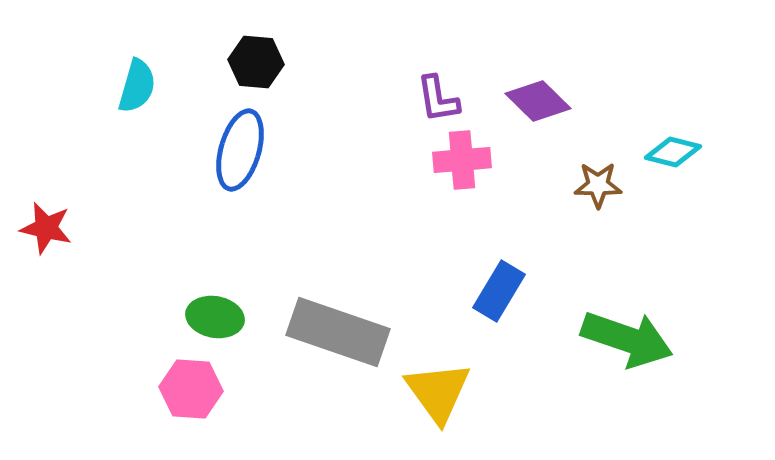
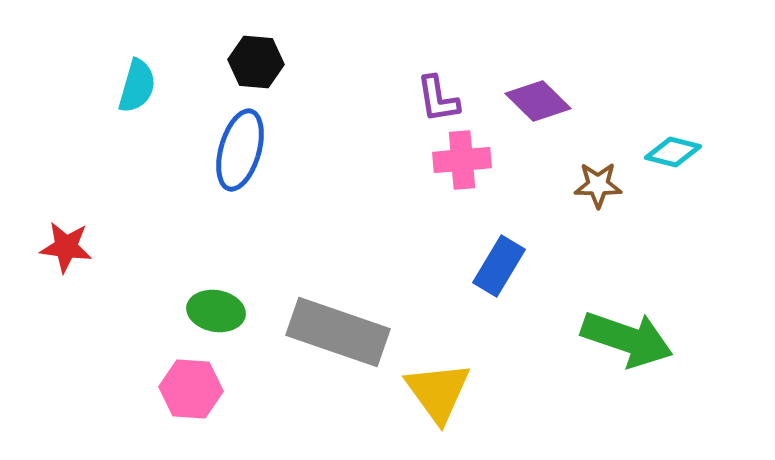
red star: moved 20 px right, 19 px down; rotated 6 degrees counterclockwise
blue rectangle: moved 25 px up
green ellipse: moved 1 px right, 6 px up
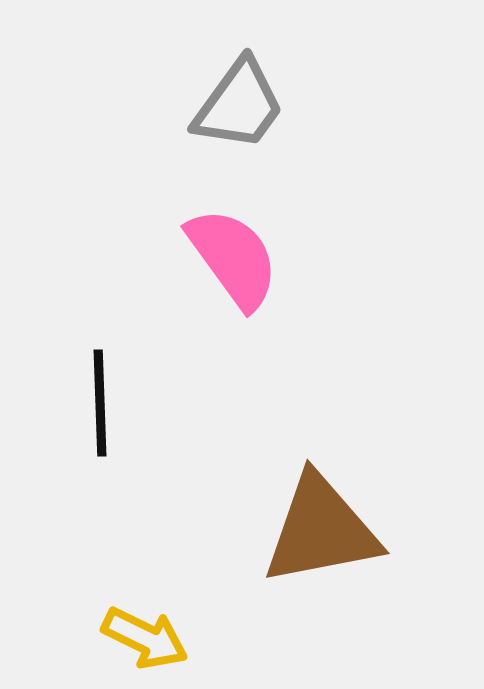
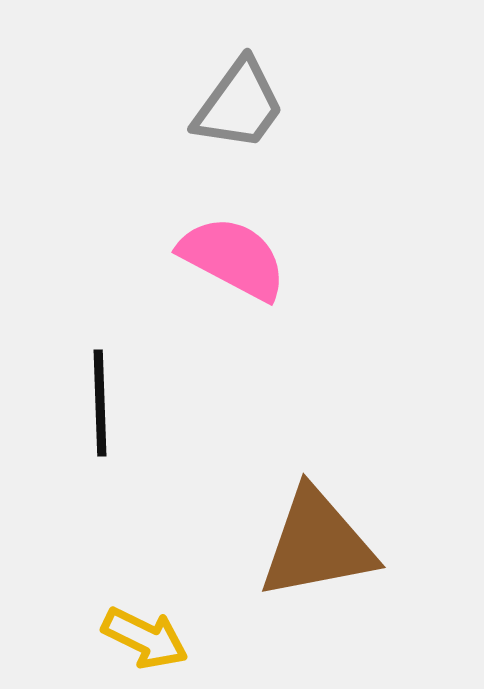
pink semicircle: rotated 26 degrees counterclockwise
brown triangle: moved 4 px left, 14 px down
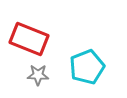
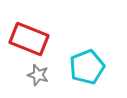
gray star: rotated 15 degrees clockwise
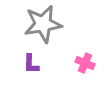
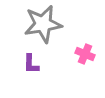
pink cross: moved 9 px up
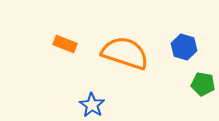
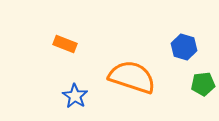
orange semicircle: moved 7 px right, 24 px down
green pentagon: rotated 15 degrees counterclockwise
blue star: moved 17 px left, 9 px up
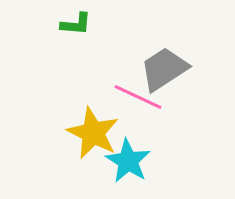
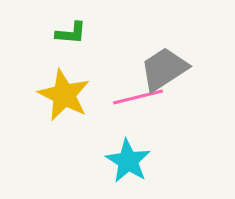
green L-shape: moved 5 px left, 9 px down
pink line: rotated 39 degrees counterclockwise
yellow star: moved 29 px left, 38 px up
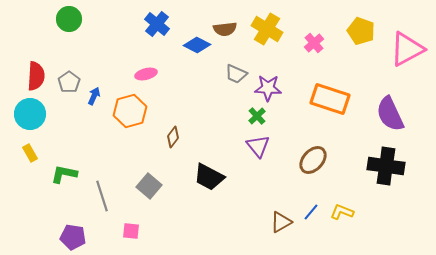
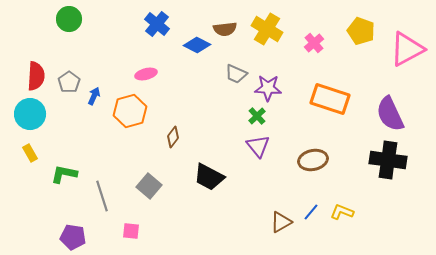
brown ellipse: rotated 36 degrees clockwise
black cross: moved 2 px right, 6 px up
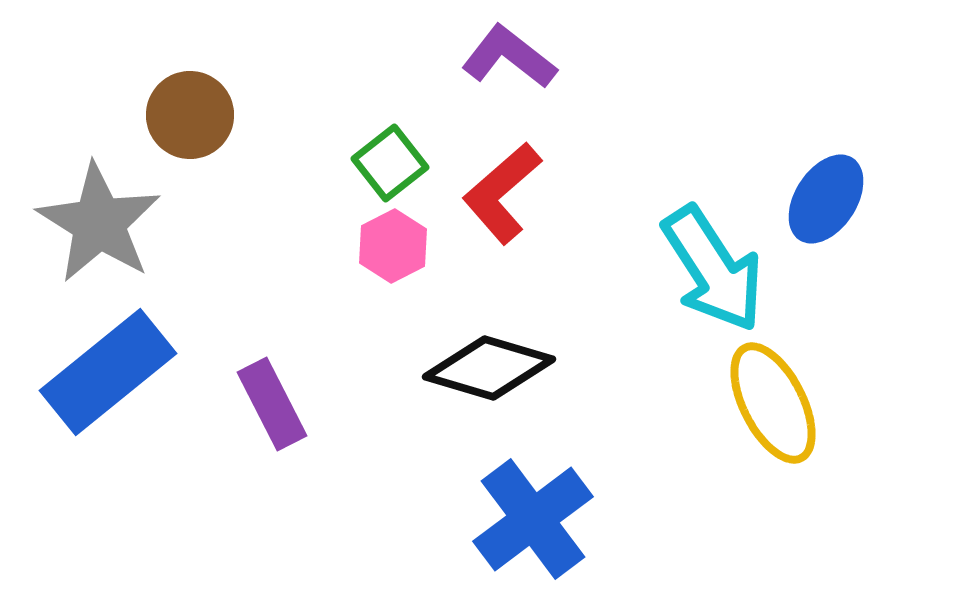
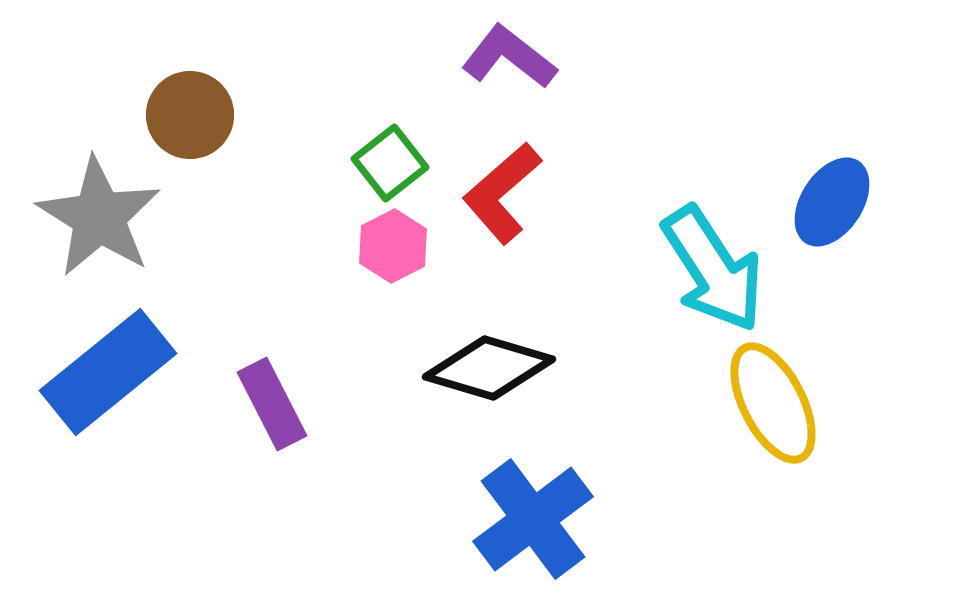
blue ellipse: moved 6 px right, 3 px down
gray star: moved 6 px up
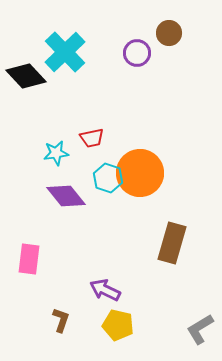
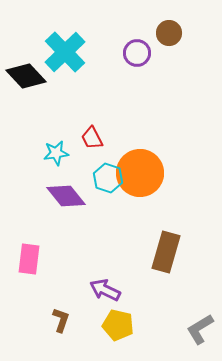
red trapezoid: rotated 75 degrees clockwise
brown rectangle: moved 6 px left, 9 px down
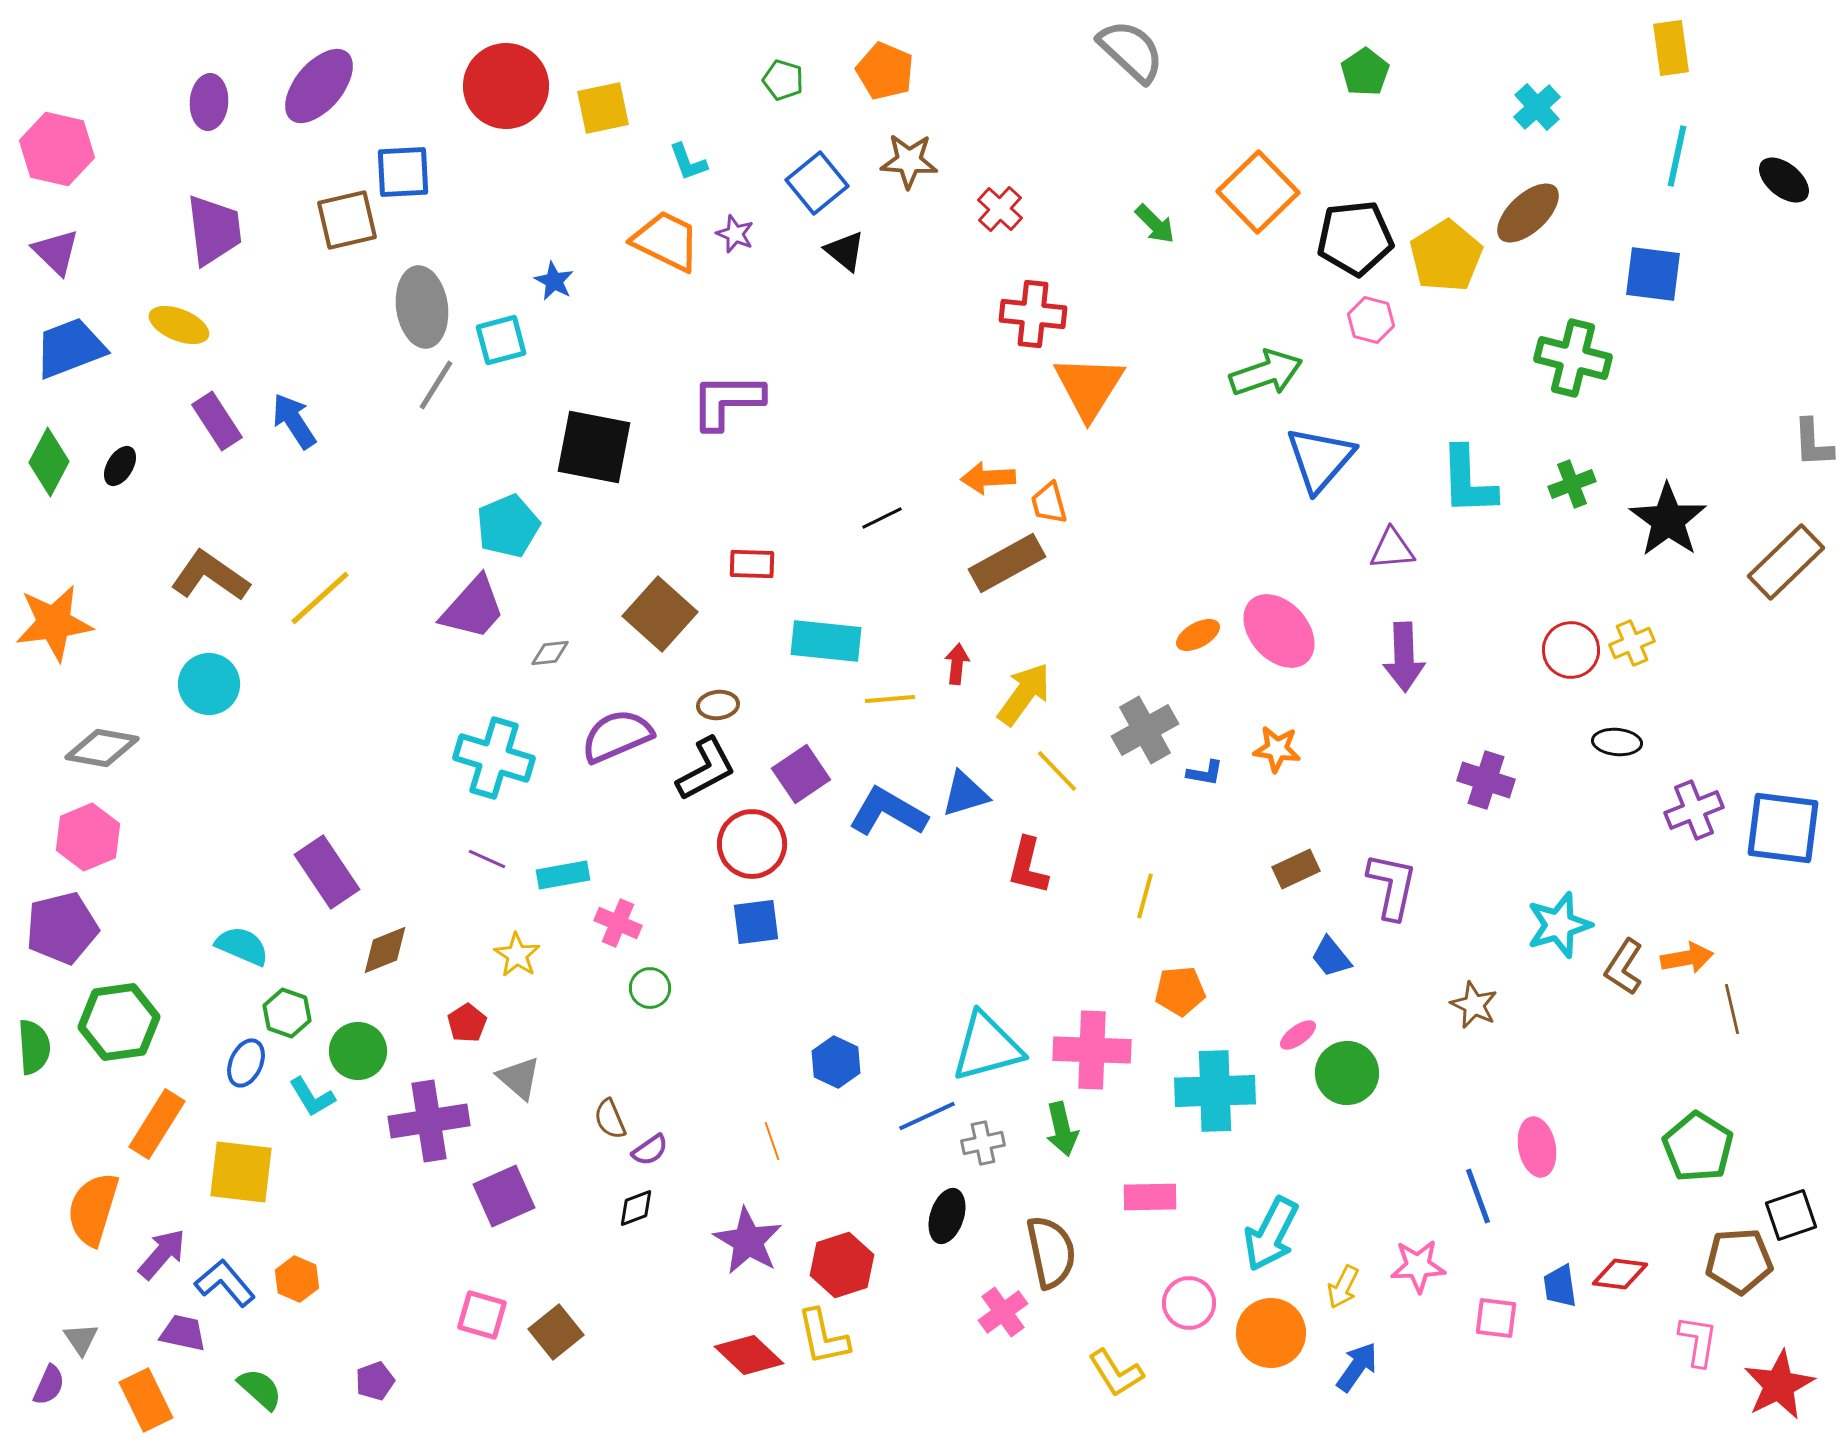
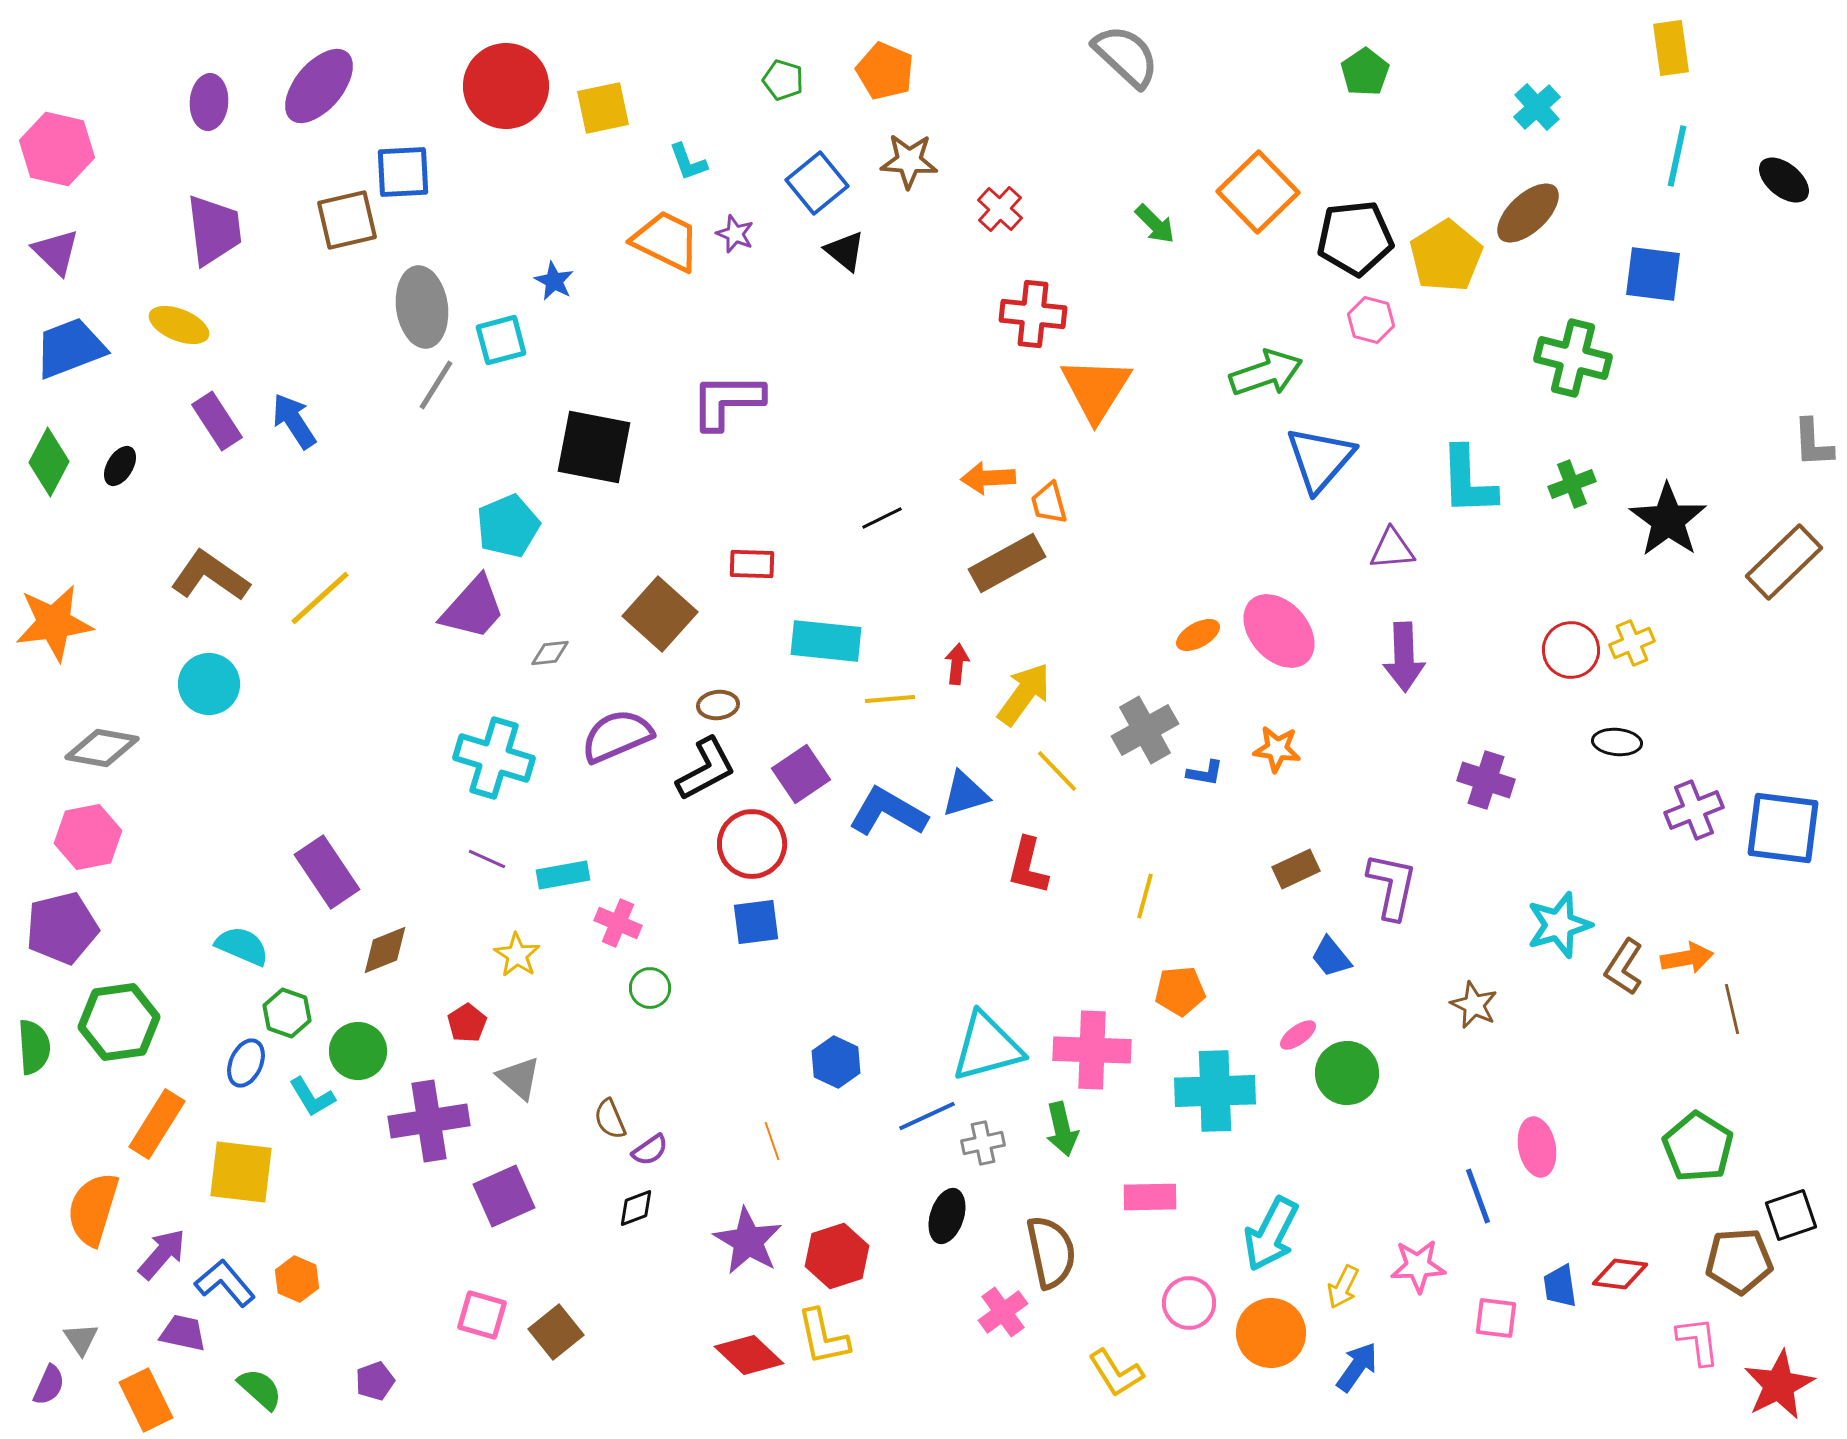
gray semicircle at (1131, 51): moved 5 px left, 5 px down
orange triangle at (1089, 387): moved 7 px right, 2 px down
brown rectangle at (1786, 562): moved 2 px left
pink hexagon at (88, 837): rotated 12 degrees clockwise
red hexagon at (842, 1265): moved 5 px left, 9 px up
pink L-shape at (1698, 1341): rotated 16 degrees counterclockwise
----
Images in the data above are to be skipped. Retype all other material exactly.

red star: moved 20 px right, 19 px down; rotated 6 degrees counterclockwise
blue rectangle: moved 25 px up
green ellipse: moved 1 px right, 6 px up
pink semicircle: rotated 26 degrees counterclockwise
brown triangle: moved 4 px left, 14 px down
gray star: rotated 15 degrees clockwise
pink cross: moved 9 px up
orange semicircle: moved 7 px right, 24 px down
green pentagon: rotated 15 degrees counterclockwise
blue star: moved 17 px left, 9 px up
green L-shape: moved 5 px left, 9 px down
pink line: rotated 39 degrees counterclockwise
yellow star: moved 29 px left, 38 px up
brown ellipse: rotated 36 degrees clockwise
black cross: moved 2 px right, 6 px up
blue ellipse: moved 6 px right, 3 px down
gray star: moved 6 px up
red trapezoid: rotated 75 degrees clockwise
brown rectangle: moved 6 px left, 9 px down
gray semicircle at (1131, 51): moved 5 px left, 5 px down
orange triangle at (1089, 387): moved 7 px right, 2 px down
brown rectangle at (1786, 562): moved 2 px left
pink hexagon at (88, 837): rotated 12 degrees clockwise
red hexagon at (842, 1265): moved 5 px left, 9 px up
pink L-shape at (1698, 1341): rotated 16 degrees counterclockwise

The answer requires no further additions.